:: Data supplied ::
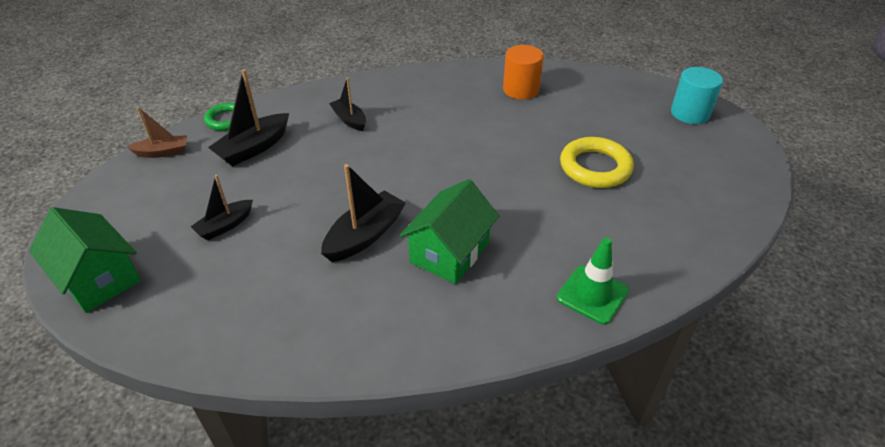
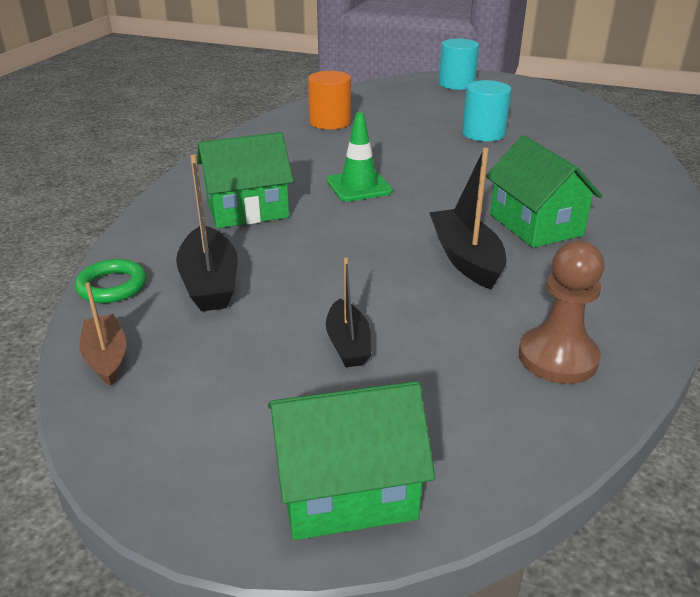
camera: 55 degrees left, 10 degrees down
(163, 152) = (106, 357): brown boat -> brown boat turned 45 degrees counterclockwise
(267, 322) = (558, 357): none -> brown pawn
(349, 120) = (247, 210): black boat -> green house
(592, 294) = (642, 186): green traffic cone -> green traffic cone (359, 186)
(595, 167) = (483, 133): yellow ring -> turquoise cylinder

:: Exercise directions ::
Above is a listing; report how many of its lines include the word "degrees", giving the number only.

:: Solution for this problem ::
2